__What you will do__
Lines containing "minus" should be pulled from the material below.

--- START ---

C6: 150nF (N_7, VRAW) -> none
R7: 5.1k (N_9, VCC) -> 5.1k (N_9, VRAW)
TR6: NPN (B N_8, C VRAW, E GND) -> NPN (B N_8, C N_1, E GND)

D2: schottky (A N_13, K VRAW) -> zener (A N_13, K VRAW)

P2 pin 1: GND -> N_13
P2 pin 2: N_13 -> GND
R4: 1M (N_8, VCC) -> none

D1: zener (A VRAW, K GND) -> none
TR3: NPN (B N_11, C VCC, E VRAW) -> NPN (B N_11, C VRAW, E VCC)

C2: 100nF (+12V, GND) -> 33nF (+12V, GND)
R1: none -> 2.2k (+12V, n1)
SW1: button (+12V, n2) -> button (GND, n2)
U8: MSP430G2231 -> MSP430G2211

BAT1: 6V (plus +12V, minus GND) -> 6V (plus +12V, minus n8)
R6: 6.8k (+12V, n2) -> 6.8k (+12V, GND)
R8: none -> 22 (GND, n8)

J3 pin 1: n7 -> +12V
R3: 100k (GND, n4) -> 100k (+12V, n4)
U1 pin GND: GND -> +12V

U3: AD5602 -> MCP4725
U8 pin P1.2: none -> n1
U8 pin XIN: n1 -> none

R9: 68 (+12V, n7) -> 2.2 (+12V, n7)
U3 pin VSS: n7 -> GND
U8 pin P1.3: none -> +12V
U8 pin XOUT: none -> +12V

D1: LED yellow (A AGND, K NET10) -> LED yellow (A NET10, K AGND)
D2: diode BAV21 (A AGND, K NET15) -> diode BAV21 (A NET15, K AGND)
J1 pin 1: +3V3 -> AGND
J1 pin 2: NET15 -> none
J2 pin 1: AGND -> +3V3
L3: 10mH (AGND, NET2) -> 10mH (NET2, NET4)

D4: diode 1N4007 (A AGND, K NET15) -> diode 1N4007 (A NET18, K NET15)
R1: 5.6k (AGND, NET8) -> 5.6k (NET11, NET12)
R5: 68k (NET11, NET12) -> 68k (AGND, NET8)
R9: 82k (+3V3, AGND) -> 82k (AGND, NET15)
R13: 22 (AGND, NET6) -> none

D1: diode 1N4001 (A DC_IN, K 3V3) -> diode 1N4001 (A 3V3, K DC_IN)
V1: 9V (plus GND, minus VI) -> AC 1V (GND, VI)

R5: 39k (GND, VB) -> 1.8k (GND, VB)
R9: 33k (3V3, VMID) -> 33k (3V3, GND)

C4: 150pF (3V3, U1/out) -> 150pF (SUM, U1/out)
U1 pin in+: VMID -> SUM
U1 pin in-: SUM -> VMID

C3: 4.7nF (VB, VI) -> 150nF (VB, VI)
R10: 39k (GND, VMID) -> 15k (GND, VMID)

--- END ---

__Result of this task__
BAT1: 6V (plus +12V, minus GND) -> 6V (plus +12V, minus n8)
V1: 9V (plus GND, minus VI) -> AC 1V (GND, VI)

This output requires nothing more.